Start of Block

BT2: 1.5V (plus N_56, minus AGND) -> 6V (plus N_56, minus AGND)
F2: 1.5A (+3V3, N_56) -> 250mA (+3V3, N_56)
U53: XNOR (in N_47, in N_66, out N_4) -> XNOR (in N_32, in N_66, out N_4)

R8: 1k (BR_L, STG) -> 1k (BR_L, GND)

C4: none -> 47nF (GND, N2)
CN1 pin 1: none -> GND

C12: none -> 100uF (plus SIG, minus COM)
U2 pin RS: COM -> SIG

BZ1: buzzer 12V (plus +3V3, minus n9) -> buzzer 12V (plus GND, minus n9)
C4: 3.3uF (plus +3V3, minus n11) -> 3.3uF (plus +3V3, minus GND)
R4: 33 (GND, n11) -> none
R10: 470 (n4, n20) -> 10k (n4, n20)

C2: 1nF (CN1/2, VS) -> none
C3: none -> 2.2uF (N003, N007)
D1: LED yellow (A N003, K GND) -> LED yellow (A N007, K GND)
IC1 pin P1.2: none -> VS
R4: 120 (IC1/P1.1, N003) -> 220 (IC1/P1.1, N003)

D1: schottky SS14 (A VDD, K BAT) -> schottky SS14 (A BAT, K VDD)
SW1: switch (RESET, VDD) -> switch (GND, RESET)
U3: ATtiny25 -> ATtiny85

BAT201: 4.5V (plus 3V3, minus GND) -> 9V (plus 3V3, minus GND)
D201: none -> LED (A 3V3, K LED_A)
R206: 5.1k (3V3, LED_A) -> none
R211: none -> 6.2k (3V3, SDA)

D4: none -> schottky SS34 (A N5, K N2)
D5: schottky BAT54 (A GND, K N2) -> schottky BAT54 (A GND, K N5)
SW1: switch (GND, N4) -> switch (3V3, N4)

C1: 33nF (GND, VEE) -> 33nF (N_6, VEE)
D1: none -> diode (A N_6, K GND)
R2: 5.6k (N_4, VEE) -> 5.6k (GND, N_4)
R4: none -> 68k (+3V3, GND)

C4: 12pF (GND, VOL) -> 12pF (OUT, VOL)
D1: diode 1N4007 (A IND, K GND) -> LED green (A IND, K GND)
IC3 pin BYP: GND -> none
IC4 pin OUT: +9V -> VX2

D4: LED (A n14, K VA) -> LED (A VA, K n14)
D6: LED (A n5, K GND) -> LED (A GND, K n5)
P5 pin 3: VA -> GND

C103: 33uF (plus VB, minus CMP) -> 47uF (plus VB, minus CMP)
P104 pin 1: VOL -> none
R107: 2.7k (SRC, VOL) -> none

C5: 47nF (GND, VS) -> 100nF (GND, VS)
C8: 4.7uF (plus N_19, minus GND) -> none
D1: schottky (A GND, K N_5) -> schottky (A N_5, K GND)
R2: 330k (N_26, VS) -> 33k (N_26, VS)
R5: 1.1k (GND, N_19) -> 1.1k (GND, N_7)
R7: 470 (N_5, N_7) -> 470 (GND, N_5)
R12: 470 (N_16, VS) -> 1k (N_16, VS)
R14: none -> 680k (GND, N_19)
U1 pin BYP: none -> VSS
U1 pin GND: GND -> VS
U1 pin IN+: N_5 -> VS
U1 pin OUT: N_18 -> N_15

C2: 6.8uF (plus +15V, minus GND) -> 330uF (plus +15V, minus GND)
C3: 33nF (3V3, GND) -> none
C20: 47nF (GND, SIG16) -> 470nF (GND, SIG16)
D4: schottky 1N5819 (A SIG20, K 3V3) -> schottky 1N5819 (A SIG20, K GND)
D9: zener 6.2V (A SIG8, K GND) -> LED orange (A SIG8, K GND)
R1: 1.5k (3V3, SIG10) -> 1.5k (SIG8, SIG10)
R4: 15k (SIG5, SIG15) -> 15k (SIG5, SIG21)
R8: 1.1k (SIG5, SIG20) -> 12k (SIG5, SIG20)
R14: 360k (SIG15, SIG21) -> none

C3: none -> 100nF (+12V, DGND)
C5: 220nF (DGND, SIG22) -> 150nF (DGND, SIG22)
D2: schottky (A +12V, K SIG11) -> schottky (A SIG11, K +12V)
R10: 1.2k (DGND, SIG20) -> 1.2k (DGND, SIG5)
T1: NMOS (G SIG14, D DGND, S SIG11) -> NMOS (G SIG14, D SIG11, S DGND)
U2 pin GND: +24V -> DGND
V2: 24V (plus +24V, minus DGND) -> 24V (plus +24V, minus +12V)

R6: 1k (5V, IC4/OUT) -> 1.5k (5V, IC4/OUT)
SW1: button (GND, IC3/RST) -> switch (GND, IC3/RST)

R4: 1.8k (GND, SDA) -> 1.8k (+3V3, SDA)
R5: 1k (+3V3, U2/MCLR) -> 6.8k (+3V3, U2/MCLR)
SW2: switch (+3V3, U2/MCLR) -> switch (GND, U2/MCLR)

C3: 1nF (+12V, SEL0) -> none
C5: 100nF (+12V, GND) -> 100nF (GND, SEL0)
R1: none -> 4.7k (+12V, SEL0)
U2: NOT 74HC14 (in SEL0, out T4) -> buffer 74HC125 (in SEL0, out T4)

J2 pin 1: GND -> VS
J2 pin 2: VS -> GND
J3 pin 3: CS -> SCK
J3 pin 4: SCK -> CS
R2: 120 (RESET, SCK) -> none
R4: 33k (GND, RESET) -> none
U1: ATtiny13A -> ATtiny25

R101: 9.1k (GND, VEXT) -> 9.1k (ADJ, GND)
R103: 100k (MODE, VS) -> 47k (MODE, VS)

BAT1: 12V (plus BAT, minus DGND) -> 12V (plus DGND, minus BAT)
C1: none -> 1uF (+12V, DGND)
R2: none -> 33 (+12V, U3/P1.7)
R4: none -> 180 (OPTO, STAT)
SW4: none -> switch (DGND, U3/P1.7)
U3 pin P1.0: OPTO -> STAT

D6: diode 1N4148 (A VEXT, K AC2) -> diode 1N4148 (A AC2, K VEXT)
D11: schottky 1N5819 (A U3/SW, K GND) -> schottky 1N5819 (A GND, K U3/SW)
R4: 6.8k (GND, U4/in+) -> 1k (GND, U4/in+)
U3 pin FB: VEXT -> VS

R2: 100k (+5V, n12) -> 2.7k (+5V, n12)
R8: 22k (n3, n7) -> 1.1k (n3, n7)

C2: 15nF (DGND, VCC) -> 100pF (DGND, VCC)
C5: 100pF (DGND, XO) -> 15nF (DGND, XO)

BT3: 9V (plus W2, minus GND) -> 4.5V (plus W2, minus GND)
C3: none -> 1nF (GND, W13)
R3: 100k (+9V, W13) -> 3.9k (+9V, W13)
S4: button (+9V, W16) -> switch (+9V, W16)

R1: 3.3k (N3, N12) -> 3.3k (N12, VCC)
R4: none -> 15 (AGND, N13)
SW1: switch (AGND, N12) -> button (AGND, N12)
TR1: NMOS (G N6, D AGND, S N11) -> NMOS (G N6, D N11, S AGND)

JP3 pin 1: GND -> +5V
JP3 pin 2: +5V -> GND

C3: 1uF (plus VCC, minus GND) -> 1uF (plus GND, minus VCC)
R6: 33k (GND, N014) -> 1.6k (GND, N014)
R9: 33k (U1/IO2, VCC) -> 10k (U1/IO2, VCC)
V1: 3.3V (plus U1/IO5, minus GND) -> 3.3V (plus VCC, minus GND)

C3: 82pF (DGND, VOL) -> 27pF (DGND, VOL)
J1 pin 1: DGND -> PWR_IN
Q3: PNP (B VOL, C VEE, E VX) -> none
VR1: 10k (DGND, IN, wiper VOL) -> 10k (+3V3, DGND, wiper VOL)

End of Block

• _Exercise_
Whenever a line of the material holds the word "diode", copy it out.

• _Result of the exercise_
D1: none -> diode (A N_6, K GND)
D1: diode 1N4007 (A IND, K GND) -> LED green (A IND, K GND)
D6: diode 1N4148 (A VEXT, K AC2) -> diode 1N4148 (A AC2, K VEXT)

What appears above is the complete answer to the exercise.